[YOUR INSTRUCTIONS]:
In the listing below, find the line that contains "blue square: (101, 382)" and the line that contains "green triangle: (14, 101) -> (31, 126), moved". Quote both and every line between them, exactly, and nothing more.
**** INPUT DATA
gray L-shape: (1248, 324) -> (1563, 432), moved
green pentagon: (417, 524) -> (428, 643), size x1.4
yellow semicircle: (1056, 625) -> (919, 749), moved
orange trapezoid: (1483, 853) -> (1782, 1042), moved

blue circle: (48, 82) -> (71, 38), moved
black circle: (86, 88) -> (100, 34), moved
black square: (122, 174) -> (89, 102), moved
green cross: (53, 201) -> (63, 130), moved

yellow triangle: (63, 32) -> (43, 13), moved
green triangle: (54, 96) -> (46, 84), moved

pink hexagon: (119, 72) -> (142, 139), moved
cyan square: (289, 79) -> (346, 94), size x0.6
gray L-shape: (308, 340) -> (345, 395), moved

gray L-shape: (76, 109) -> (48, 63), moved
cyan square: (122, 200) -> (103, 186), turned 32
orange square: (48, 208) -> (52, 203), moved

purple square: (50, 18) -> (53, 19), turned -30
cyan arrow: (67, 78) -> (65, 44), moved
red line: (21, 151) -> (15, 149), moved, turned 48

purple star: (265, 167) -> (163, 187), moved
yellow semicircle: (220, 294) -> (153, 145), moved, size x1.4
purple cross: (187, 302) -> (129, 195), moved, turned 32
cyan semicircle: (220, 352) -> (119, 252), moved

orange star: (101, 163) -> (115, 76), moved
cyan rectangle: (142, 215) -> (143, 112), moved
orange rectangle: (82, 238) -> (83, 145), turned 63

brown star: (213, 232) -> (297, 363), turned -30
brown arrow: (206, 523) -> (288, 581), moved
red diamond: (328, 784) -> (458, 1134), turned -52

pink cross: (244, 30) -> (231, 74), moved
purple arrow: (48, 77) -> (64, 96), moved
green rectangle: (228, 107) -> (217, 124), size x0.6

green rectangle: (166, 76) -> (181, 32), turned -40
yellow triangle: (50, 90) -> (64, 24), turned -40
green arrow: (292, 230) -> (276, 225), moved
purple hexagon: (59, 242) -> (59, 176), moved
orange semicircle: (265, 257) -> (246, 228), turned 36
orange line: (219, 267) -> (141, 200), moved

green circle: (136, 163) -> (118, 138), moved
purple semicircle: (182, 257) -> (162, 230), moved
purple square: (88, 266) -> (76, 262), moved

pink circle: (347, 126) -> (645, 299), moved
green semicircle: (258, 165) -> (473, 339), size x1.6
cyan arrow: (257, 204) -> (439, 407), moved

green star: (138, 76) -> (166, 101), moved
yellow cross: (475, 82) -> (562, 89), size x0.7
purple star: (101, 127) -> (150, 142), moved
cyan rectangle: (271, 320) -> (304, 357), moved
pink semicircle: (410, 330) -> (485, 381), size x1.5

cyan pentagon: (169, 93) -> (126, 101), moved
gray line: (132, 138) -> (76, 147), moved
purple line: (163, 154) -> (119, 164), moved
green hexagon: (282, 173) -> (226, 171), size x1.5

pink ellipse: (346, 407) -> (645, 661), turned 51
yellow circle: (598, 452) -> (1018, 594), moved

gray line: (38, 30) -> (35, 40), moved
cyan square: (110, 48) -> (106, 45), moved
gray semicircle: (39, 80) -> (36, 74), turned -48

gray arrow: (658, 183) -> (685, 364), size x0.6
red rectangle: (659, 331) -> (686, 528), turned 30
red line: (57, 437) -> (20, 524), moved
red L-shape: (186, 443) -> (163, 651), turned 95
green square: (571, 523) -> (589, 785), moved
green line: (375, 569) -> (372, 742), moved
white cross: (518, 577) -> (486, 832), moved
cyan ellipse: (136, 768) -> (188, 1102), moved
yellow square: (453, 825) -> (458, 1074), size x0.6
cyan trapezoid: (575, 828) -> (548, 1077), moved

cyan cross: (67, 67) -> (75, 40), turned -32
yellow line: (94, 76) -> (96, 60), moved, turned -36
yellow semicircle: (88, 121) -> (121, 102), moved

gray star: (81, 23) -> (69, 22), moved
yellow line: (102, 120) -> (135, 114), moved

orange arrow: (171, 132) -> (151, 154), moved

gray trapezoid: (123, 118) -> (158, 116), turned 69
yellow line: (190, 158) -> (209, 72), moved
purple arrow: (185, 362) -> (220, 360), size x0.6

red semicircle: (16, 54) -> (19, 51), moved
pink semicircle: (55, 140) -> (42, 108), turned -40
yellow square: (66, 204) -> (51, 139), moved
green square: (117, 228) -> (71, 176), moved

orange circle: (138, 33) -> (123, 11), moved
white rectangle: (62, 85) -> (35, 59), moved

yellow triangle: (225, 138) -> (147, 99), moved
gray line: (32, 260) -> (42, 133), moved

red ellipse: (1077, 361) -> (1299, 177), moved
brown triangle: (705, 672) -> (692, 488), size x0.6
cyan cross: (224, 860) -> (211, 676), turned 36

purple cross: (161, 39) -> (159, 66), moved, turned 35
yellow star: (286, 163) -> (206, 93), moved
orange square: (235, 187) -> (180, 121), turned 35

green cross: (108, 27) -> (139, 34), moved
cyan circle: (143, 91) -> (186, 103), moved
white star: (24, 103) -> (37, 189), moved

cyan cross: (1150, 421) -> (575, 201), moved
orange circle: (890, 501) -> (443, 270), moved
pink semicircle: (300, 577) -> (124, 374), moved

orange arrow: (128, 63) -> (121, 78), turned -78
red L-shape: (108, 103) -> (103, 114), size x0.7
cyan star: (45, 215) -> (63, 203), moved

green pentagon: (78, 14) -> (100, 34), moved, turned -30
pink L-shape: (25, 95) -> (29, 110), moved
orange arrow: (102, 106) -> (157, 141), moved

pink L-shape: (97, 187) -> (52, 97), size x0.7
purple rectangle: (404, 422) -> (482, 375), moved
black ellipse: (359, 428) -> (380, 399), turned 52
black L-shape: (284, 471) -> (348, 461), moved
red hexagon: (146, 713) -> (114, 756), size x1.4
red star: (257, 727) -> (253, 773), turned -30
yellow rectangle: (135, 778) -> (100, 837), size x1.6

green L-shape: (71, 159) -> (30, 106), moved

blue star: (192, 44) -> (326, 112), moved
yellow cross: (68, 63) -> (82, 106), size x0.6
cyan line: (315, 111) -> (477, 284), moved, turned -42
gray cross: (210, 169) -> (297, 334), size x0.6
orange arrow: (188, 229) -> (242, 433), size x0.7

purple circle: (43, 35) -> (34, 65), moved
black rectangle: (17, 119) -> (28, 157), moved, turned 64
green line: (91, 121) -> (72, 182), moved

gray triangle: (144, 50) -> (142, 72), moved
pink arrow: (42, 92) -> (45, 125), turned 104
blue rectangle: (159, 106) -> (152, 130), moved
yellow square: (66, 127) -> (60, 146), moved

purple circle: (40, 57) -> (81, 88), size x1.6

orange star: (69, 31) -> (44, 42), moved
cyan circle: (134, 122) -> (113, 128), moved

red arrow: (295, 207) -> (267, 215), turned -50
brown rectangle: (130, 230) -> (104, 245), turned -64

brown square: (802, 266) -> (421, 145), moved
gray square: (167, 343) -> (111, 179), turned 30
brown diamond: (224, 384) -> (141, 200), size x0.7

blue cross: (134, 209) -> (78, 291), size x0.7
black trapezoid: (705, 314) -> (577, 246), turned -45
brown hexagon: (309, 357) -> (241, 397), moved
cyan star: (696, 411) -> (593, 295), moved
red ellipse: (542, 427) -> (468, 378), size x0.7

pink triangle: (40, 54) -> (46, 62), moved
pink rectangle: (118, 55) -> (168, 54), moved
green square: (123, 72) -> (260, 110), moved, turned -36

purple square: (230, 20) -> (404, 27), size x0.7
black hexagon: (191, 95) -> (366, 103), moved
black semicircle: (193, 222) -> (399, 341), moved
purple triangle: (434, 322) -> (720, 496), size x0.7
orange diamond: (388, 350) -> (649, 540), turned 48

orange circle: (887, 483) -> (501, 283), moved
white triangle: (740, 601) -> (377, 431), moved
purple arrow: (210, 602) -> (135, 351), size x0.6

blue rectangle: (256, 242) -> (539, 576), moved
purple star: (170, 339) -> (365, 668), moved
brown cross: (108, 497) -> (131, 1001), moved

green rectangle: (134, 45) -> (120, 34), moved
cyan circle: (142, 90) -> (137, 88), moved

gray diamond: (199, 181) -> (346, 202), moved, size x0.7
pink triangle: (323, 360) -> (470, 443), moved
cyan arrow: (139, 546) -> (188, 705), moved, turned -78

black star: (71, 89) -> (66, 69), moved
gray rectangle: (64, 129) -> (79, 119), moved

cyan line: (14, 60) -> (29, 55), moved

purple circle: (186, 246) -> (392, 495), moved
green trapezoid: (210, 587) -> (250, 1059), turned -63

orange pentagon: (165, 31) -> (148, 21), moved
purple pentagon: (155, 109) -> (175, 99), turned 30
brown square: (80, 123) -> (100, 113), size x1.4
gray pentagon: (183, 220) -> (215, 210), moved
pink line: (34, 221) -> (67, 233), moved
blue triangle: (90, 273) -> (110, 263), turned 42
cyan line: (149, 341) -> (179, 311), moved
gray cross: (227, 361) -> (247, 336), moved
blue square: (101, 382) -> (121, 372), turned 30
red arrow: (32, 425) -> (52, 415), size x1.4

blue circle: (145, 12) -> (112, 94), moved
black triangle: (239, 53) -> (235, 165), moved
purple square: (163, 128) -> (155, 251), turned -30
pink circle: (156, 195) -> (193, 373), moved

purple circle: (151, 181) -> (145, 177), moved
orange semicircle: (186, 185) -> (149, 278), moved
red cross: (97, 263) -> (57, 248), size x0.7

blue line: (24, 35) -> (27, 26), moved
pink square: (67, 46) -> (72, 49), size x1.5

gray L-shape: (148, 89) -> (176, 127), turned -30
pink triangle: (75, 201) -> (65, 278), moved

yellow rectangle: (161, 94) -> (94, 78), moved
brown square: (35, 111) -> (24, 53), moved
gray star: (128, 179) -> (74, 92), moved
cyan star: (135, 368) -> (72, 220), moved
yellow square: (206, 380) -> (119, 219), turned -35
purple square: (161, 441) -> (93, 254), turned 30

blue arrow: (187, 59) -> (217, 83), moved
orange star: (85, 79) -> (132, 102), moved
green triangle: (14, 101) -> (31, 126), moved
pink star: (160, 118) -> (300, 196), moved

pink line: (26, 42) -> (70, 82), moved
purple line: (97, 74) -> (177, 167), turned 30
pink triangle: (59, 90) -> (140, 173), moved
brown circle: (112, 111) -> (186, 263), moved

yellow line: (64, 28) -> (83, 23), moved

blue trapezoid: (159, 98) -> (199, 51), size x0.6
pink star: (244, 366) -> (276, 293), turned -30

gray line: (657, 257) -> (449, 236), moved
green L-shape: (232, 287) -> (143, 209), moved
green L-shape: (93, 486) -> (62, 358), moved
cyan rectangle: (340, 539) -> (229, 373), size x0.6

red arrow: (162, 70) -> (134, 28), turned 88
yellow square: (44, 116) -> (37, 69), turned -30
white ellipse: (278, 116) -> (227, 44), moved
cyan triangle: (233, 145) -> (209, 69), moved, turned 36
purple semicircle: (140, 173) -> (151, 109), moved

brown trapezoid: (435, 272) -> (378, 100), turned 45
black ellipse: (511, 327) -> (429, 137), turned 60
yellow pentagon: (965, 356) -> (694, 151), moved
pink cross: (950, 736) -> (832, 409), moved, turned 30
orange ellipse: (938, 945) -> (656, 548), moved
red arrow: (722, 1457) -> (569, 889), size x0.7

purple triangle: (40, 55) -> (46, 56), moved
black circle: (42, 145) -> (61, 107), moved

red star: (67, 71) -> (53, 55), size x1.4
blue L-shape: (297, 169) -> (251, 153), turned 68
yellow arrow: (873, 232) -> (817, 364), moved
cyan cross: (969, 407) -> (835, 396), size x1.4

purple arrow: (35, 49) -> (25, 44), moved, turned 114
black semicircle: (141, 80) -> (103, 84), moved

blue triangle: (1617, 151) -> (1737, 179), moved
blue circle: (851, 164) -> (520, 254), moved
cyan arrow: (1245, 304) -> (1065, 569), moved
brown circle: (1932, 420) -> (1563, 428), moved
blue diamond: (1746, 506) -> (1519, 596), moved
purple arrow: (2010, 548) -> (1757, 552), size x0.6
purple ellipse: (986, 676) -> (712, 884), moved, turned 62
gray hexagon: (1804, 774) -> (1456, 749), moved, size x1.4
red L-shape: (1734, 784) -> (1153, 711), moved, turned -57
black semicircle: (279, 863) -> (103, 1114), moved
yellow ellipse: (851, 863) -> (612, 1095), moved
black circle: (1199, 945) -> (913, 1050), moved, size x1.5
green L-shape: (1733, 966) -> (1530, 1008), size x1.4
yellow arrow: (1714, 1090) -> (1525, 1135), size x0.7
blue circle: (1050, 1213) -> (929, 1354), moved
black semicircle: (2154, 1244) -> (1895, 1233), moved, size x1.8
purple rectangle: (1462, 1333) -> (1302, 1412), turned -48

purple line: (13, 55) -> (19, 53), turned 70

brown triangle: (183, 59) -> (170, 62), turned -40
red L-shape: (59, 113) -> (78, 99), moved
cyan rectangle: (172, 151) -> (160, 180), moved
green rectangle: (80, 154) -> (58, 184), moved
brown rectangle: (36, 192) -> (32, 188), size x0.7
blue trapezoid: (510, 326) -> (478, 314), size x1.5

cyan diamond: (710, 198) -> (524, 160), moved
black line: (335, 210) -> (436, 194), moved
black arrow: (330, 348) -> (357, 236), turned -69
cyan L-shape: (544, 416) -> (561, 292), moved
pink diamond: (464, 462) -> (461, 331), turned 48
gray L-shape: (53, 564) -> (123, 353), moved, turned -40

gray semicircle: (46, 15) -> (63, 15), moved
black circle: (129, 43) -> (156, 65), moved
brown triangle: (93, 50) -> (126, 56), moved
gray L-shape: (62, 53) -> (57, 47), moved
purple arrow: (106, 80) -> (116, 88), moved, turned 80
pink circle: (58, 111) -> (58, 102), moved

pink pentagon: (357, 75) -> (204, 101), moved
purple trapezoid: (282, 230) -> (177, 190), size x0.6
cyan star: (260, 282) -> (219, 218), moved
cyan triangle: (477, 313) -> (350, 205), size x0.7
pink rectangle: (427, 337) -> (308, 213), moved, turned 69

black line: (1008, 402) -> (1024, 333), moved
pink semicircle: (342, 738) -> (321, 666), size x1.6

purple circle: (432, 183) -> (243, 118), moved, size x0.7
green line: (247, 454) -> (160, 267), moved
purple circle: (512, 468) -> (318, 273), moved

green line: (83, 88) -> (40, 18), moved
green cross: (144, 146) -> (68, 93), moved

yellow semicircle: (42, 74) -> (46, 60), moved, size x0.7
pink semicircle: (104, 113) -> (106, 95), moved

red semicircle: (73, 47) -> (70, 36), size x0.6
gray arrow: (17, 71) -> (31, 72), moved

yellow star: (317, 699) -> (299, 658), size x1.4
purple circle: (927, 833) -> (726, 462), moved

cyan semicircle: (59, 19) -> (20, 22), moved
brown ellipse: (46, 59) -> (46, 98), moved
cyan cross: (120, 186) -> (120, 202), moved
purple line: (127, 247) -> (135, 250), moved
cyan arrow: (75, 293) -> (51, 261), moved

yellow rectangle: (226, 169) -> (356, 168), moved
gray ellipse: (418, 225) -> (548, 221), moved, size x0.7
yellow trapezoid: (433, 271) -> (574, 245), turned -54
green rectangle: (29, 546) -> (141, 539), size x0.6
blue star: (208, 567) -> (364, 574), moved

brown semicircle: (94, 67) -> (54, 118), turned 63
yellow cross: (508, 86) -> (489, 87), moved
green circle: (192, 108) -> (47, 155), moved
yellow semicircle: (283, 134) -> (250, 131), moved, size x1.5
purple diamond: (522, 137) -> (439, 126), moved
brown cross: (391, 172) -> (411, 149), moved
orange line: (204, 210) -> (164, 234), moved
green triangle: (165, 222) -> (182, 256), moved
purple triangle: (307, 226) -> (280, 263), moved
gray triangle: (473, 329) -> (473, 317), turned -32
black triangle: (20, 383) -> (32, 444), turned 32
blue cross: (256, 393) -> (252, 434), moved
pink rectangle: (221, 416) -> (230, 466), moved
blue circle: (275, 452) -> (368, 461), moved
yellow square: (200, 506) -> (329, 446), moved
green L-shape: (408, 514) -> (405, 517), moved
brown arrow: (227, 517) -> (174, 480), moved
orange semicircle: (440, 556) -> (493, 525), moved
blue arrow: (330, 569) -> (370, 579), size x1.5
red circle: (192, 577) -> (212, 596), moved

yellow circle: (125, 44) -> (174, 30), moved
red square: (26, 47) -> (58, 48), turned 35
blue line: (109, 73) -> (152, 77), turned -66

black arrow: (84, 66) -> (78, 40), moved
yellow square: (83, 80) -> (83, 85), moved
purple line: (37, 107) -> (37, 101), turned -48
********
[TASK RESPONSE]:
blue square: (101, 382) -> (121, 372), turned 30
red arrow: (32, 425) -> (52, 415), size x1.4

blue circle: (145, 12) -> (112, 94), moved
black triangle: (239, 53) -> (235, 165), moved
purple square: (163, 128) -> (155, 251), turned -30
pink circle: (156, 195) -> (193, 373), moved

purple circle: (151, 181) -> (145, 177), moved
orange semicircle: (186, 185) -> (149, 278), moved
red cross: (97, 263) -> (57, 248), size x0.7

blue line: (24, 35) -> (27, 26), moved
pink square: (67, 46) -> (72, 49), size x1.5

gray L-shape: (148, 89) -> (176, 127), turned -30
pink triangle: (75, 201) -> (65, 278), moved

yellow rectangle: (161, 94) -> (94, 78), moved
brown square: (35, 111) -> (24, 53), moved
gray star: (128, 179) -> (74, 92), moved
cyan star: (135, 368) -> (72, 220), moved
yellow square: (206, 380) -> (119, 219), turned -35
purple square: (161, 441) -> (93, 254), turned 30

blue arrow: (187, 59) -> (217, 83), moved
orange star: (85, 79) -> (132, 102), moved
green triangle: (14, 101) -> (31, 126), moved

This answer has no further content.